• Exercise brief:
Please print the entries below exactly, from the line with "BARO pin SCL: D22 -> D19" through the line with "RTC3 pin SQW: D4 -> D14", including both of those lines and leaving out all others.

• Records provided:
######
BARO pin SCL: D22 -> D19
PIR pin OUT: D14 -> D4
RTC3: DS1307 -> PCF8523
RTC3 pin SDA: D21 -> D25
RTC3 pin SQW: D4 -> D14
######
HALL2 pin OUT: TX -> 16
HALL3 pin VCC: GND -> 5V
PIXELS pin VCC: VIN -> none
######
• Task solution:
BARO pin SCL: D22 -> D19
PIR pin OUT: D14 -> D4
RTC3: DS1307 -> PCF8523
RTC3 pin SDA: D21 -> D25
RTC3 pin SQW: D4 -> D14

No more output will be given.